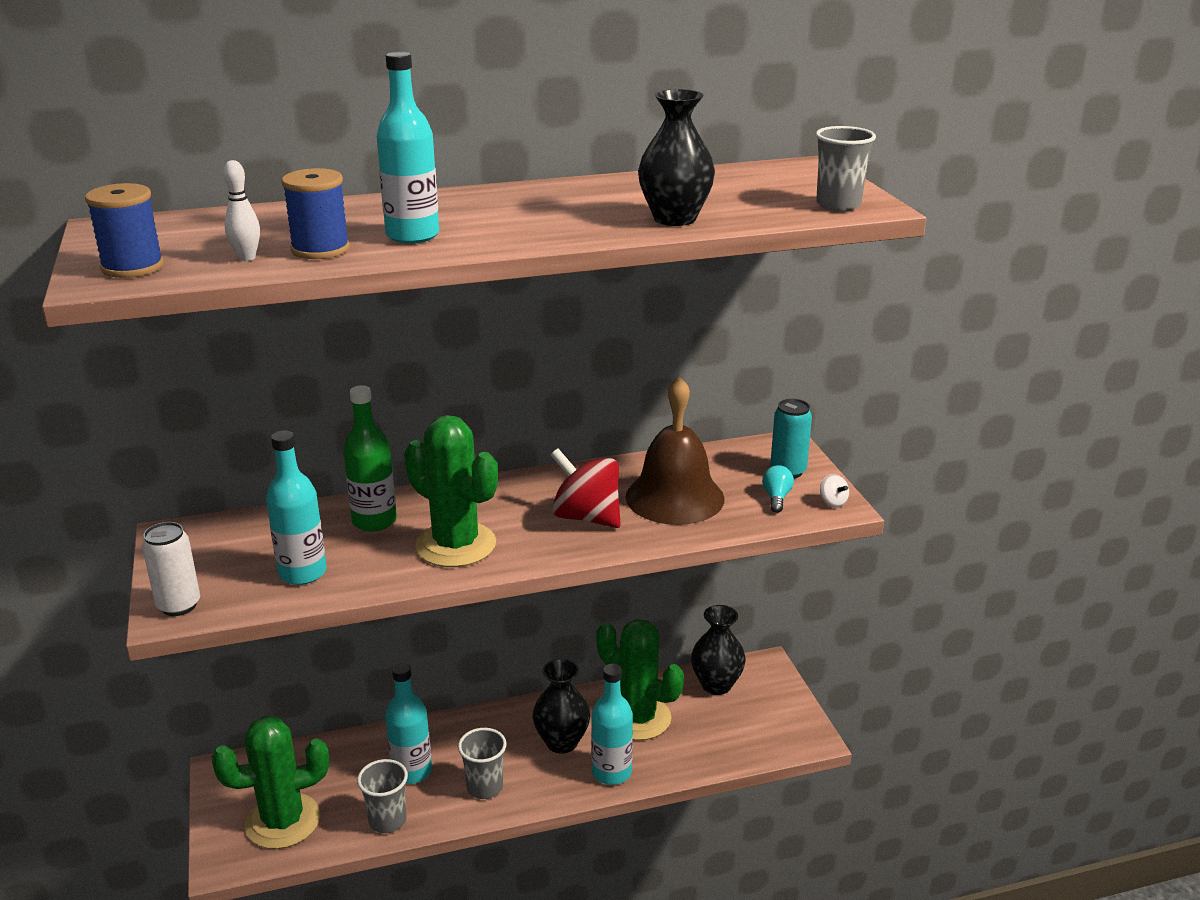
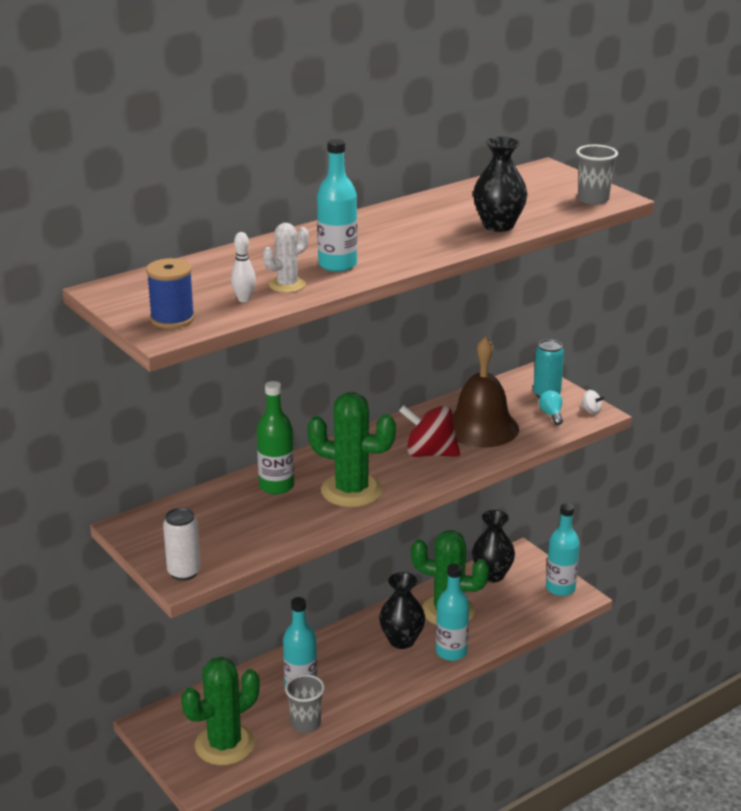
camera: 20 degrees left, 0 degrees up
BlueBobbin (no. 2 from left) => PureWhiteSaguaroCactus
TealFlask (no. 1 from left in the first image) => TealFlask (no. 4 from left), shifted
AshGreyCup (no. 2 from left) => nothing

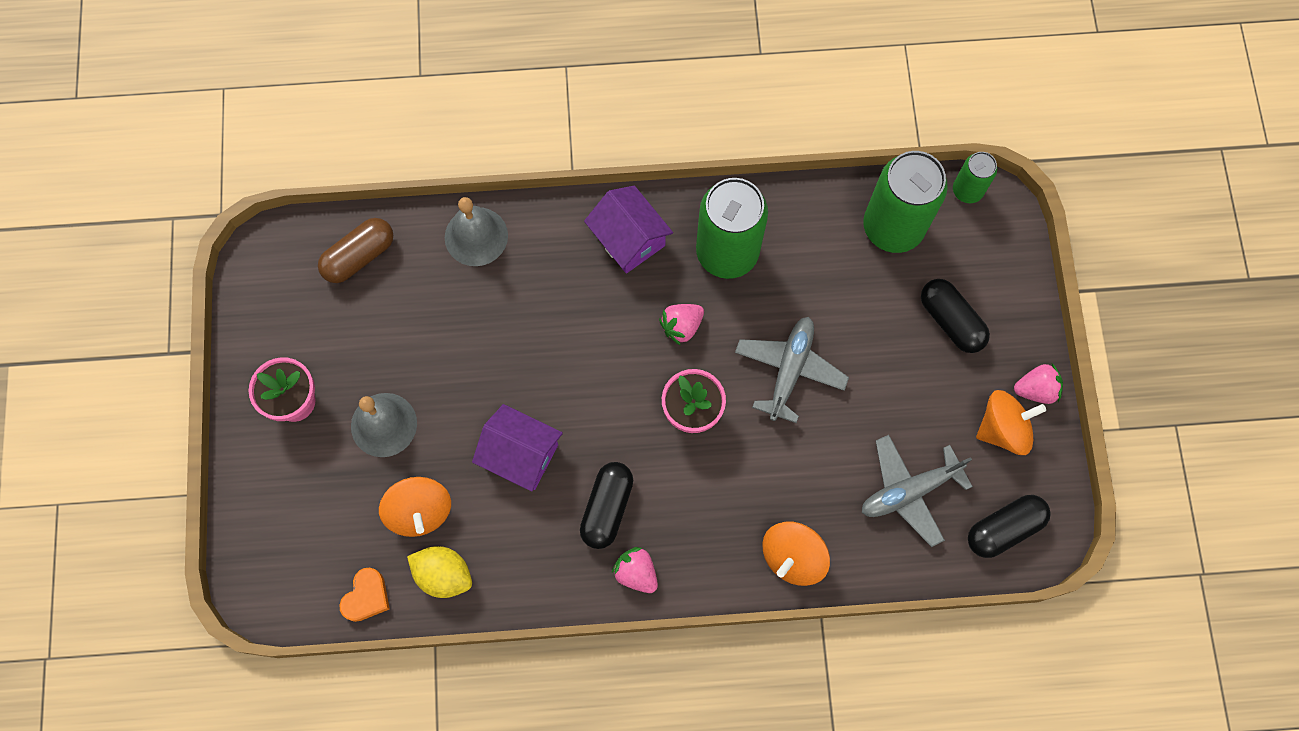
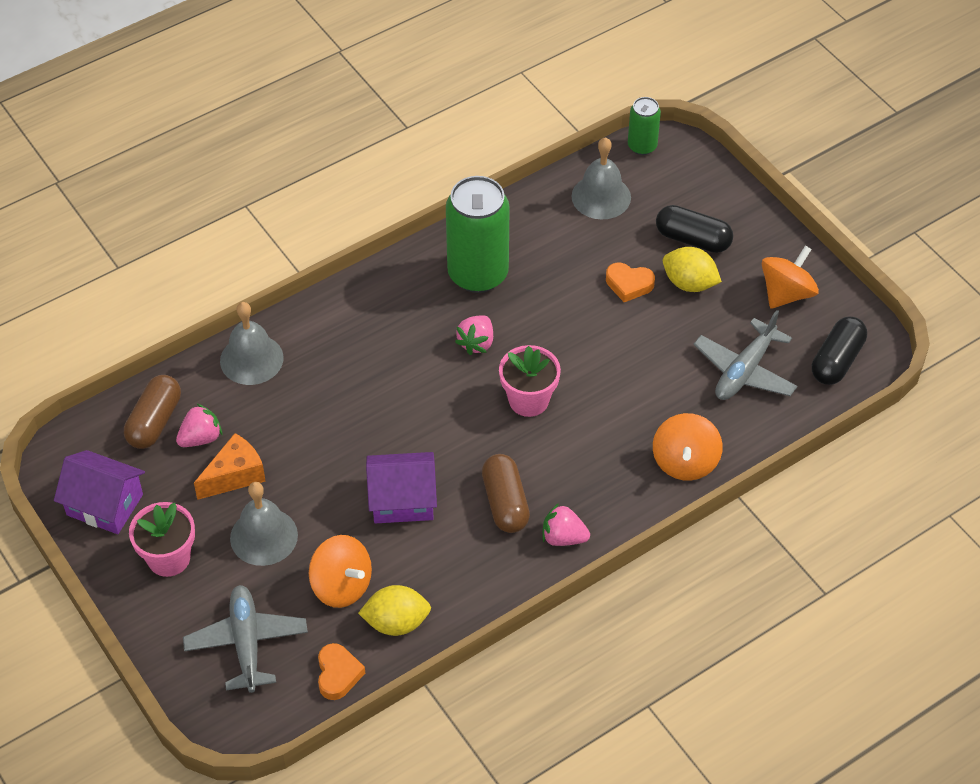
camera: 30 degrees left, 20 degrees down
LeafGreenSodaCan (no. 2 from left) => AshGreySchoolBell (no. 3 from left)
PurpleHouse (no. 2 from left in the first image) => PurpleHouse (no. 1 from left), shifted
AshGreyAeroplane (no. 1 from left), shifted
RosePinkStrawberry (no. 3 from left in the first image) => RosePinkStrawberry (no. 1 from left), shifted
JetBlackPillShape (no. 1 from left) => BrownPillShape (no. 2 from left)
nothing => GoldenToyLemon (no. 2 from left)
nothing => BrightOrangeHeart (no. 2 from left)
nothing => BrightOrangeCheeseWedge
━━━
Work instruction.
Type the entries again verbatim. Drop the images.

Result for this exercise.
camera: 20 degrees left, 0 degrees up
BlueBobbin (no. 2 from left) => PureWhiteSaguaroCactus
TealFlask (no. 1 from left in the first image) => TealFlask (no. 4 from left), shifted
AshGreyCup (no. 2 from left) => nothing

camera: 30 degrees left, 20 degrees down
LeafGreenSodaCan (no. 2 from left) => AshGreySchoolBell (no. 3 from left)
PurpleHouse (no. 2 from left in the first image) => PurpleHouse (no. 1 from left), shifted
AshGreyAeroplane (no. 1 from left), shifted
RosePinkStrawberry (no. 3 from left in the first image) => RosePinkStrawberry (no. 1 from left), shifted
JetBlackPillShape (no. 1 from left) => BrownPillShape (no. 2 from left)
nothing => GoldenToyLemon (no. 2 from left)
nothing => BrightOrangeHeart (no. 2 from left)
nothing => BrightOrangeCheeseWedge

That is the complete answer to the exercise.